ABOUT THIS EXERCISE
This exercise needs the complete data reproduced exactly.

Building box mappings

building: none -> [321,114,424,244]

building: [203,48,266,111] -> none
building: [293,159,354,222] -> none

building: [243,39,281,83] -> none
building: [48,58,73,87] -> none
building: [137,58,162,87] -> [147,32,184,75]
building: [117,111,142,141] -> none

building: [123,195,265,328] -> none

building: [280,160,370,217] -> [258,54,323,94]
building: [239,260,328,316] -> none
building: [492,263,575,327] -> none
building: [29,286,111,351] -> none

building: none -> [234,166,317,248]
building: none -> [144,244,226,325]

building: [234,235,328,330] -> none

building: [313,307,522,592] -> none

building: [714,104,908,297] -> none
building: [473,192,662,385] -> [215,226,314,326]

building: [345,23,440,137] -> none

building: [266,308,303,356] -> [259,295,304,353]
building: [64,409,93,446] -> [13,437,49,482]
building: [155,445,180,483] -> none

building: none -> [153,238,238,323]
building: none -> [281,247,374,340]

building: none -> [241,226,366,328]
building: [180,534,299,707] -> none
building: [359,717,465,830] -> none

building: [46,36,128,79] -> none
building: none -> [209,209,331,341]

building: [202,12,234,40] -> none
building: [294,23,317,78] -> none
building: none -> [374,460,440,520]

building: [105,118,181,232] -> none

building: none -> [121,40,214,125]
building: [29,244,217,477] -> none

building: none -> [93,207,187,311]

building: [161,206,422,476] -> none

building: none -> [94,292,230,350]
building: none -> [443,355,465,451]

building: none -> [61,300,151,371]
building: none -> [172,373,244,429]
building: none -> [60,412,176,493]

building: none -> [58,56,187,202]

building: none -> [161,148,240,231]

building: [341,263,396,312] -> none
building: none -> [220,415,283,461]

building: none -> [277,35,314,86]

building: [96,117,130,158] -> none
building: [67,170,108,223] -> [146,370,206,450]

SOLUTION
building: none -> [321,114,424,244]

building: [203,48,266,111] -> none
building: [293,159,354,222] -> none

building: [243,39,281,83] -> none
building: [48,58,73,87] -> none
building: [137,58,162,87] -> [147,32,184,75]
building: [117,111,142,141] -> none

building: [123,195,265,328] -> none

building: [280,160,370,217] -> [258,54,323,94]
building: [239,260,328,316] -> none
building: [492,263,575,327] -> none
building: [29,286,111,351] -> none

building: none -> [234,166,317,248]
building: none -> [144,244,226,325]

building: [234,235,328,330] -> none

building: [313,307,522,592] -> none

building: [714,104,908,297] -> none
building: [473,192,662,385] -> [215,226,314,326]

building: [345,23,440,137] -> none

building: [266,308,303,356] -> [259,295,304,353]
building: [64,409,93,446] -> [13,437,49,482]
building: [155,445,180,483] -> none

building: none -> [153,238,238,323]
building: none -> [281,247,374,340]

building: none -> [241,226,366,328]
building: [180,534,299,707] -> none
building: [359,717,465,830] -> none

building: [46,36,128,79] -> none
building: none -> [209,209,331,341]

building: [202,12,234,40] -> none
building: [294,23,317,78] -> none
building: none -> [374,460,440,520]

building: [105,118,181,232] -> none

building: none -> [121,40,214,125]
building: [29,244,217,477] -> none

building: none -> [93,207,187,311]

building: [161,206,422,476] -> none

building: none -> [94,292,230,350]
building: none -> [443,355,465,451]

building: none -> [61,300,151,371]
building: none -> [172,373,244,429]
building: none -> [60,412,176,493]

building: none -> [58,56,187,202]

building: none -> [161,148,240,231]

building: [341,263,396,312] -> none
building: none -> [220,415,283,461]

building: none -> [277,35,314,86]

building: [96,117,130,158] -> none
building: [67,170,108,223] -> [146,370,206,450]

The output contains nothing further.